PROBLEM REQUIREMENTS: Starting at the line with "none -> brown brick F5:G5 level 1" and going on through the line with "none -> yellow brick F4 level 1", reproduce each line in the records below exactly and nothing more.
......
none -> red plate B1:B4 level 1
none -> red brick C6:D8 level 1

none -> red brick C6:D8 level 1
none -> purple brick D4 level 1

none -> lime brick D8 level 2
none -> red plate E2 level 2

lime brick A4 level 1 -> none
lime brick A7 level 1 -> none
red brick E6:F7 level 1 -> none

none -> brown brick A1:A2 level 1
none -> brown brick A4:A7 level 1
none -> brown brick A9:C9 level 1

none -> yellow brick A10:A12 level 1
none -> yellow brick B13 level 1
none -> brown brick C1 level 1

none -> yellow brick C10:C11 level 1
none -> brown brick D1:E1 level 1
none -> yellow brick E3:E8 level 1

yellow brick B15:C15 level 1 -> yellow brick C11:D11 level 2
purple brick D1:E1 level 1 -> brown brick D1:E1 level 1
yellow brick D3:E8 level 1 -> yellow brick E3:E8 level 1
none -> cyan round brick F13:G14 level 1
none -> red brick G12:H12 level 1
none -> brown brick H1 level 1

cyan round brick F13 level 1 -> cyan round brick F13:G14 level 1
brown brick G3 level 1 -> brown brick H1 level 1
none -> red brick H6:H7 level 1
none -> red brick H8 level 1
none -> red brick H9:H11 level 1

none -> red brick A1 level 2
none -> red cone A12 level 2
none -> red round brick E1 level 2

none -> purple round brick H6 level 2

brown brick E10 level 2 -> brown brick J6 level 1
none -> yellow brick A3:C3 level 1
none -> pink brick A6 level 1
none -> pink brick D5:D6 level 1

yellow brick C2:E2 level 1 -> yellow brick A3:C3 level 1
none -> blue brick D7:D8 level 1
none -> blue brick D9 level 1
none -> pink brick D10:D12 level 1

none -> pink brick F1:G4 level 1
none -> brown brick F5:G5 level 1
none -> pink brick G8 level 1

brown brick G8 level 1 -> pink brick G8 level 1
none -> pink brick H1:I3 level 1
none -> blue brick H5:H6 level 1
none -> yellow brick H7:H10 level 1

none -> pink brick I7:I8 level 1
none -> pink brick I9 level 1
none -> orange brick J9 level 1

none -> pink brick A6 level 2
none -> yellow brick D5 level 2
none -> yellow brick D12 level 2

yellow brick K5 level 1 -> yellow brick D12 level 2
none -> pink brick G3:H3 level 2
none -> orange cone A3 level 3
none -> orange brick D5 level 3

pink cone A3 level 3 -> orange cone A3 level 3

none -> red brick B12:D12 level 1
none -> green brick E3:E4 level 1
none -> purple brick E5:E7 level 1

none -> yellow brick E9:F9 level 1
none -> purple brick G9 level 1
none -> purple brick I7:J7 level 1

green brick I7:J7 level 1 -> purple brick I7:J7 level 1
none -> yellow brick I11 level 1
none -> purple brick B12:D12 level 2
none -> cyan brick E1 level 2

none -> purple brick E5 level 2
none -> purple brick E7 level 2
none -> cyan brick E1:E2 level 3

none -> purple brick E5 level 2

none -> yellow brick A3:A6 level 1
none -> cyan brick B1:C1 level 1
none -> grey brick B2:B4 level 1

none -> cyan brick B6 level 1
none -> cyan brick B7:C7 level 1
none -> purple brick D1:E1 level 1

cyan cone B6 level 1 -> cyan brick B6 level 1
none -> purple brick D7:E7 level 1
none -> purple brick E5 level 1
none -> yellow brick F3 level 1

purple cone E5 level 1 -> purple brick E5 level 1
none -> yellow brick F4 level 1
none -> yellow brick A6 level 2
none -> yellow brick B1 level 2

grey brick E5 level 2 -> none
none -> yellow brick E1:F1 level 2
......
FINISHED TASK:
none -> brown brick F5:G5 level 1
none -> pink brick G8 level 1

brown brick G8 level 1 -> pink brick G8 level 1
none -> pink brick H1:I3 level 1
none -> blue brick H5:H6 level 1
none -> yellow brick H7:H10 level 1

none -> pink brick I7:I8 level 1
none -> pink brick I9 level 1
none -> orange brick J9 level 1

none -> pink brick A6 level 2
none -> yellow brick D5 level 2
none -> yellow brick D12 level 2

yellow brick K5 level 1 -> yellow brick D12 level 2
none -> pink brick G3:H3 level 2
none -> orange cone A3 level 3
none -> orange brick D5 level 3

pink cone A3 level 3 -> orange cone A3 level 3

none -> red brick B12:D12 level 1
none -> green brick E3:E4 level 1
none -> purple brick E5:E7 level 1

none -> yellow brick E9:F9 level 1
none -> purple brick G9 level 1
none -> purple brick I7:J7 level 1

green brick I7:J7 level 1 -> purple brick I7:J7 level 1
none -> yellow brick I11 level 1
none -> purple brick B12:D12 level 2
none -> cyan brick E1 level 2

none -> purple brick E5 level 2
none -> purple brick E7 level 2
none -> cyan brick E1:E2 level 3

none -> purple brick E5 level 2

none -> yellow brick A3:A6 level 1
none -> cyan brick B1:C1 level 1
none -> grey brick B2:B4 level 1

none -> cyan brick B6 level 1
none -> cyan brick B7:C7 level 1
none -> purple brick D1:E1 level 1

cyan cone B6 level 1 -> cyan brick B6 level 1
none -> purple brick D7:E7 level 1
none -> purple brick E5 level 1
none -> yellow brick F3 level 1

purple cone E5 level 1 -> purple brick E5 level 1
none -> yellow brick F4 level 1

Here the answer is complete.